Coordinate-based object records

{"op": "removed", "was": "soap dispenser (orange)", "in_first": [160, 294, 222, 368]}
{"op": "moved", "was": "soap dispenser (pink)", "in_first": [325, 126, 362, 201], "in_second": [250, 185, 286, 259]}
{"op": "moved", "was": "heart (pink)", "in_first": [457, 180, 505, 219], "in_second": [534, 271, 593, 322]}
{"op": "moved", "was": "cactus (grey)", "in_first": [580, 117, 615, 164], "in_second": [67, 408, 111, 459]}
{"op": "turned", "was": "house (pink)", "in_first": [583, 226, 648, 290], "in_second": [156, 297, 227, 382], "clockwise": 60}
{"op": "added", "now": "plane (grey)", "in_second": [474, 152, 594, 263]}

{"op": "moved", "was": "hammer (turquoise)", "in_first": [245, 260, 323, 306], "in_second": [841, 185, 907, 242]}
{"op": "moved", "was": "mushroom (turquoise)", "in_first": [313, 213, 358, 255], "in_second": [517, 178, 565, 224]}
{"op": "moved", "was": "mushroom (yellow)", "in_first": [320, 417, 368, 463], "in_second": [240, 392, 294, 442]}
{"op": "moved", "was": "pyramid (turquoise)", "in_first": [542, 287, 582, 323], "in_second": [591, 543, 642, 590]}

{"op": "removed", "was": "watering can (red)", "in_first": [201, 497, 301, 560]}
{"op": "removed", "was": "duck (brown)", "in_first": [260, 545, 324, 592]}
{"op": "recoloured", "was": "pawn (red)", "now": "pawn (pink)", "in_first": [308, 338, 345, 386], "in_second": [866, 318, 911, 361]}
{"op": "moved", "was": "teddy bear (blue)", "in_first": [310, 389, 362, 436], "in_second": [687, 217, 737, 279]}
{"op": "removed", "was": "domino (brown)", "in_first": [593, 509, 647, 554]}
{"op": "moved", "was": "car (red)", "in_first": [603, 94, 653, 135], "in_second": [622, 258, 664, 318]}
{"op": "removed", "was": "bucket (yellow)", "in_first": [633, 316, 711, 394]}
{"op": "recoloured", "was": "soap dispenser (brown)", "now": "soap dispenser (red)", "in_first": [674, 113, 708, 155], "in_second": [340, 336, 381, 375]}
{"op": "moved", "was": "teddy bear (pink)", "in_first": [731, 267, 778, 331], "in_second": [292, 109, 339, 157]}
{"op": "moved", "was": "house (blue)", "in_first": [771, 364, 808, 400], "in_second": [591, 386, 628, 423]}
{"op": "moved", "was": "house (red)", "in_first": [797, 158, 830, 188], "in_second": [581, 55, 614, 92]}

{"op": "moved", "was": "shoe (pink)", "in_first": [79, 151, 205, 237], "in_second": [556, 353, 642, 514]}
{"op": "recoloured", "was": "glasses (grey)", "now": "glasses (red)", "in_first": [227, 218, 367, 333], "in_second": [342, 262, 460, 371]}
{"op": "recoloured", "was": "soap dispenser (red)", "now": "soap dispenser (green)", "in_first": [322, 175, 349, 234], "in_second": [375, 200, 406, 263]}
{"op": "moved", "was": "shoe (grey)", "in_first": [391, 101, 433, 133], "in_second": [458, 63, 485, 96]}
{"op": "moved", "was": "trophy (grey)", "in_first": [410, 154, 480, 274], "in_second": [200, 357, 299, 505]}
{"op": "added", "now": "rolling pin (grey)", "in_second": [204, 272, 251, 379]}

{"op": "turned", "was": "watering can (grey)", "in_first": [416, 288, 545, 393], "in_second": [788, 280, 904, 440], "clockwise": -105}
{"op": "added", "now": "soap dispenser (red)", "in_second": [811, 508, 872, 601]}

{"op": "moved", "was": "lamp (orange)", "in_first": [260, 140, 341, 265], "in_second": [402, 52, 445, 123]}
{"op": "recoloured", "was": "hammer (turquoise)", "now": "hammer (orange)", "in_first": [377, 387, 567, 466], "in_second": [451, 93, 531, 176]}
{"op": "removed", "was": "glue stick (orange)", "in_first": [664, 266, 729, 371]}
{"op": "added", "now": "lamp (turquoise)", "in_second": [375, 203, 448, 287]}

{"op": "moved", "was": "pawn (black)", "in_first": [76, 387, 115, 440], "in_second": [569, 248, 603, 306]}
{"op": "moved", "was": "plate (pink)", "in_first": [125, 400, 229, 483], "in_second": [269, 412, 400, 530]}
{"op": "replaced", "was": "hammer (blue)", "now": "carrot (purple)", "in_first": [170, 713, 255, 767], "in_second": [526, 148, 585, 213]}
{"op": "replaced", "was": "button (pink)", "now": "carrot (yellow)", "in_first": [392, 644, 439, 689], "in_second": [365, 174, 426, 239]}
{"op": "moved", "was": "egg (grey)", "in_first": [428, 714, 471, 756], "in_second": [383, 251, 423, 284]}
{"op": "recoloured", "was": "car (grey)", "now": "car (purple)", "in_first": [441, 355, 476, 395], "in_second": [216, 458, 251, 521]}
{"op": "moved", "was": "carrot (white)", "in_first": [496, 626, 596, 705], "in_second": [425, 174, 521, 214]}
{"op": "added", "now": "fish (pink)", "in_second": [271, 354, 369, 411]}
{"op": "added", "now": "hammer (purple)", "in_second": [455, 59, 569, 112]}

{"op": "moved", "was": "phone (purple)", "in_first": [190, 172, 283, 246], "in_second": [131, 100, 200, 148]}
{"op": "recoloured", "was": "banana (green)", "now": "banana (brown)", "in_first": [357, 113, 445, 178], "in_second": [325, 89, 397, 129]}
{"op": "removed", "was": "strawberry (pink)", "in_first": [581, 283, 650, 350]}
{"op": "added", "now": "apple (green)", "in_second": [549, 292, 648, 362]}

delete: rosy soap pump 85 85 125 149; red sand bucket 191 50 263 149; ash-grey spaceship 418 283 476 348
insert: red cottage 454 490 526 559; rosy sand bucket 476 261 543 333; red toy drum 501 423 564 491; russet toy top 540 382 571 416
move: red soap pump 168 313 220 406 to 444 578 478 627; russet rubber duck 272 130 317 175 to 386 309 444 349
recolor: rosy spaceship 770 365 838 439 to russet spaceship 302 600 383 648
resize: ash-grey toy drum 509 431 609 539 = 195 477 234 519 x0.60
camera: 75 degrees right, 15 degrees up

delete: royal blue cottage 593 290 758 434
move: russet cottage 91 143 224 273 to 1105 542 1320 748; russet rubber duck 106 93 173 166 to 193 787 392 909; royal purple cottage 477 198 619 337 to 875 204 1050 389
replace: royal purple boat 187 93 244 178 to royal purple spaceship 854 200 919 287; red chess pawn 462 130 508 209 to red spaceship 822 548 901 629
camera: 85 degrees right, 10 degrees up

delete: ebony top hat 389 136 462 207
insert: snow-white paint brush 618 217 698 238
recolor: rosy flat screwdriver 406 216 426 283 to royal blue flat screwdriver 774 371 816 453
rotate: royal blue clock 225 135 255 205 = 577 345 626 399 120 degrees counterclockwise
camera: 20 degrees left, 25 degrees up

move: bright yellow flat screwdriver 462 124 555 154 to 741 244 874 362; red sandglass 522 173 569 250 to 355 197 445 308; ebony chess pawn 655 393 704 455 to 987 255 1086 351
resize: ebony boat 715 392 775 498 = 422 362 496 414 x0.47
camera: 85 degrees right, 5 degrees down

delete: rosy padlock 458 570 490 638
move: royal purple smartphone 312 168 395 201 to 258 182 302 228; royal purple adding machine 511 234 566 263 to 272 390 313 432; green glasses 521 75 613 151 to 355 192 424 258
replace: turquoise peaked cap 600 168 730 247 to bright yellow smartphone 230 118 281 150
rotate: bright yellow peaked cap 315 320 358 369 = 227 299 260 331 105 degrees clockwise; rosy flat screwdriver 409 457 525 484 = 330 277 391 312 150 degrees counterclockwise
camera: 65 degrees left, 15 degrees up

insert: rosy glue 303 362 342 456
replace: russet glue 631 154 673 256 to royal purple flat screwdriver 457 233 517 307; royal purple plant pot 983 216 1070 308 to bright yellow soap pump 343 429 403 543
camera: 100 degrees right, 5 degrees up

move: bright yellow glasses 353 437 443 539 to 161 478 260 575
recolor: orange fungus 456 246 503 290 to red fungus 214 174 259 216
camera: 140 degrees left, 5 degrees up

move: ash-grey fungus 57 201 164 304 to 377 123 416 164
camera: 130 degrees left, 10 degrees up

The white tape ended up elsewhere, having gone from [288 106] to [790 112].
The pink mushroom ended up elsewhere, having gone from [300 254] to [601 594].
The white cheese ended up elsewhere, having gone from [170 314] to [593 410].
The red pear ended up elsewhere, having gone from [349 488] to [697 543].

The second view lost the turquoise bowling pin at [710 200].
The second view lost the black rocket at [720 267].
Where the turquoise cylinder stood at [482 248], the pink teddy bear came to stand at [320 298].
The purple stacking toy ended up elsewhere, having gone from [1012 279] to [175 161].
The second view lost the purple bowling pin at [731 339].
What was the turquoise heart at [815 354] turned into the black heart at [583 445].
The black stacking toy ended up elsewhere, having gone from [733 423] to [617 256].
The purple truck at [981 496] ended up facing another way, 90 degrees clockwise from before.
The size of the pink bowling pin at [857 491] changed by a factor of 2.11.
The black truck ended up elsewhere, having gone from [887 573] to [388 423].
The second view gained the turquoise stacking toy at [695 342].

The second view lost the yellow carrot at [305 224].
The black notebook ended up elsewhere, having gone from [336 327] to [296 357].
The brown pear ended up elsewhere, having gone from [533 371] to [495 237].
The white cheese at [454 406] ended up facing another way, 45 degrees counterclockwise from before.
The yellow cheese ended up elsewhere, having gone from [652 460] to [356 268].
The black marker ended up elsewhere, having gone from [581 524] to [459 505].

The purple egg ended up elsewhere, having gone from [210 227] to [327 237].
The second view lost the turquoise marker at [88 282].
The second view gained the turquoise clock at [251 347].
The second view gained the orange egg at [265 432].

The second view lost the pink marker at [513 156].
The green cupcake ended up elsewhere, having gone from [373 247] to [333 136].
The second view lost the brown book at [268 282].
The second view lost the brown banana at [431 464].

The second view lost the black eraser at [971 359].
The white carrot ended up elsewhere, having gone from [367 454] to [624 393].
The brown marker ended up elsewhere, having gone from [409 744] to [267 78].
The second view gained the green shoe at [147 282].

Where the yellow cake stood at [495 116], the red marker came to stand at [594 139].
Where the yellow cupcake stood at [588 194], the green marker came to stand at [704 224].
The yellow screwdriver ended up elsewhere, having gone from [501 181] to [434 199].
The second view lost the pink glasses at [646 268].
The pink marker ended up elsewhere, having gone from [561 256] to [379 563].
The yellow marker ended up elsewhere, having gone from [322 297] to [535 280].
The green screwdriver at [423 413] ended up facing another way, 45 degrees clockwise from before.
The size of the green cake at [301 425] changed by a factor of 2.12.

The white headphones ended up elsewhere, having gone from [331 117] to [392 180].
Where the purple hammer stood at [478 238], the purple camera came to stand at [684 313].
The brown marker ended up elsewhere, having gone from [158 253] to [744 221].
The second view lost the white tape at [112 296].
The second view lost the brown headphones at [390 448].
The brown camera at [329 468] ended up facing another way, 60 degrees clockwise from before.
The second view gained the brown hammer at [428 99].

**WORK INSTRUCTIONS:** Above are the records. Print exactly, and only, the lines from the line with "recolor: rosy spaceship" to the line with "resize: ash-grey toy", both inclusive.

**FINISHED EXERCISE:**
recolor: rosy spaceship 770 365 838 439 to russet spaceship 302 600 383 648
resize: ash-grey toy drum 509 431 609 539 = 195 477 234 519 x0.60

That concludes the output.